## Task brief
Reproduce the material that follows exactly, with no line left out.
── Recorded information
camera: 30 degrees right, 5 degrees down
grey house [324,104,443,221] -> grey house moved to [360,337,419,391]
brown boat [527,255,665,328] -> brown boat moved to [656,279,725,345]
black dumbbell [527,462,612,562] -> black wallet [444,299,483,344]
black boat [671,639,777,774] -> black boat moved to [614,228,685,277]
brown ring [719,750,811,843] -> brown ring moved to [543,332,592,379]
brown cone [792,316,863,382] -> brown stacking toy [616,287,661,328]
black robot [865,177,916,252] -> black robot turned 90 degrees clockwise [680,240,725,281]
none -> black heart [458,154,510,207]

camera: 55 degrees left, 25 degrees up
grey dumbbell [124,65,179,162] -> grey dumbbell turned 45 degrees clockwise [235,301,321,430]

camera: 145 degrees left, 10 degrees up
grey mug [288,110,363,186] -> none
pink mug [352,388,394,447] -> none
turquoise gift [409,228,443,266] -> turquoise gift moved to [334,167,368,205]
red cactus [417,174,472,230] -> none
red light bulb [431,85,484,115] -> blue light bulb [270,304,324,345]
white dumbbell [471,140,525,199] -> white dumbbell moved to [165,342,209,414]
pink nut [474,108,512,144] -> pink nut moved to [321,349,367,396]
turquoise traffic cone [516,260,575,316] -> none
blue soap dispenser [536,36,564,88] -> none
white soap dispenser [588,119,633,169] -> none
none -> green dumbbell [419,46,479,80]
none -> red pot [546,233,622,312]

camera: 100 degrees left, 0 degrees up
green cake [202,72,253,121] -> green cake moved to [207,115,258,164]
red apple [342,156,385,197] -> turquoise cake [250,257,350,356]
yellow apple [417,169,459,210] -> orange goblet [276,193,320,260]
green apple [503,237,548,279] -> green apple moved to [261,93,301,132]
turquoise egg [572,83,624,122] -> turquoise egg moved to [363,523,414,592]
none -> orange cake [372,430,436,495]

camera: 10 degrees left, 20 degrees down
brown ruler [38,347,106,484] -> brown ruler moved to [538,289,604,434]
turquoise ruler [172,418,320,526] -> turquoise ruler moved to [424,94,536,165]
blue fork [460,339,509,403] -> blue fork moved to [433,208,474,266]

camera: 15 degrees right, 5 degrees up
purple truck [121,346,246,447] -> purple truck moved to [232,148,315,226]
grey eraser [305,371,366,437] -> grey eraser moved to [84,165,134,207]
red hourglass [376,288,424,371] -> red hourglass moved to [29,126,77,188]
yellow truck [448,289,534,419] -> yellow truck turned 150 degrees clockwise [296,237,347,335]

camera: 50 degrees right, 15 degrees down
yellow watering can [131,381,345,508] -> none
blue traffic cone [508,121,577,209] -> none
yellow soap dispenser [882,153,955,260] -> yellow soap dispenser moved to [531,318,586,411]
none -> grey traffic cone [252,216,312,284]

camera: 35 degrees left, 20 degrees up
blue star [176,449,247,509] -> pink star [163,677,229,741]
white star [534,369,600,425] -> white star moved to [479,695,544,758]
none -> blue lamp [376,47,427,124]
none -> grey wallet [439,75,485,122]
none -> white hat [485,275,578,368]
────
## Task output
camera: 30 degrees right, 5 degrees down
grey house [324,104,443,221] -> grey house moved to [360,337,419,391]
brown boat [527,255,665,328] -> brown boat moved to [656,279,725,345]
black dumbbell [527,462,612,562] -> black wallet [444,299,483,344]
black boat [671,639,777,774] -> black boat moved to [614,228,685,277]
brown ring [719,750,811,843] -> brown ring moved to [543,332,592,379]
brown cone [792,316,863,382] -> brown stacking toy [616,287,661,328]
black robot [865,177,916,252] -> black robot turned 90 degrees clockwise [680,240,725,281]
none -> black heart [458,154,510,207]

camera: 55 degrees left, 25 degrees up
grey dumbbell [124,65,179,162] -> grey dumbbell turned 45 degrees clockwise [235,301,321,430]

camera: 145 degrees left, 10 degrees up
grey mug [288,110,363,186] -> none
pink mug [352,388,394,447] -> none
turquoise gift [409,228,443,266] -> turquoise gift moved to [334,167,368,205]
red cactus [417,174,472,230] -> none
red light bulb [431,85,484,115] -> blue light bulb [270,304,324,345]
white dumbbell [471,140,525,199] -> white dumbbell moved to [165,342,209,414]
pink nut [474,108,512,144] -> pink nut moved to [321,349,367,396]
turquoise traffic cone [516,260,575,316] -> none
blue soap dispenser [536,36,564,88] -> none
white soap dispenser [588,119,633,169] -> none
none -> green dumbbell [419,46,479,80]
none -> red pot [546,233,622,312]

camera: 100 degrees left, 0 degrees up
green cake [202,72,253,121] -> green cake moved to [207,115,258,164]
red apple [342,156,385,197] -> turquoise cake [250,257,350,356]
yellow apple [417,169,459,210] -> orange goblet [276,193,320,260]
green apple [503,237,548,279] -> green apple moved to [261,93,301,132]
turquoise egg [572,83,624,122] -> turquoise egg moved to [363,523,414,592]
none -> orange cake [372,430,436,495]

camera: 10 degrees left, 20 degrees down
brown ruler [38,347,106,484] -> brown ruler moved to [538,289,604,434]
turquoise ruler [172,418,320,526] -> turquoise ruler moved to [424,94,536,165]
blue fork [460,339,509,403] -> blue fork moved to [433,208,474,266]

camera: 15 degrees right, 5 degrees up
purple truck [121,346,246,447] -> purple truck moved to [232,148,315,226]
grey eraser [305,371,366,437] -> grey eraser moved to [84,165,134,207]
red hourglass [376,288,424,371] -> red hourglass moved to [29,126,77,188]
yellow truck [448,289,534,419] -> yellow truck turned 150 degrees clockwise [296,237,347,335]

camera: 50 degrees right, 15 degrees down
yellow watering can [131,381,345,508] -> none
blue traffic cone [508,121,577,209] -> none
yellow soap dispenser [882,153,955,260] -> yellow soap dispenser moved to [531,318,586,411]
none -> grey traffic cone [252,216,312,284]

camera: 35 degrees left, 20 degrees up
blue star [176,449,247,509] -> pink star [163,677,229,741]
white star [534,369,600,425] -> white star moved to [479,695,544,758]
none -> blue lamp [376,47,427,124]
none -> grey wallet [439,75,485,122]
none -> white hat [485,275,578,368]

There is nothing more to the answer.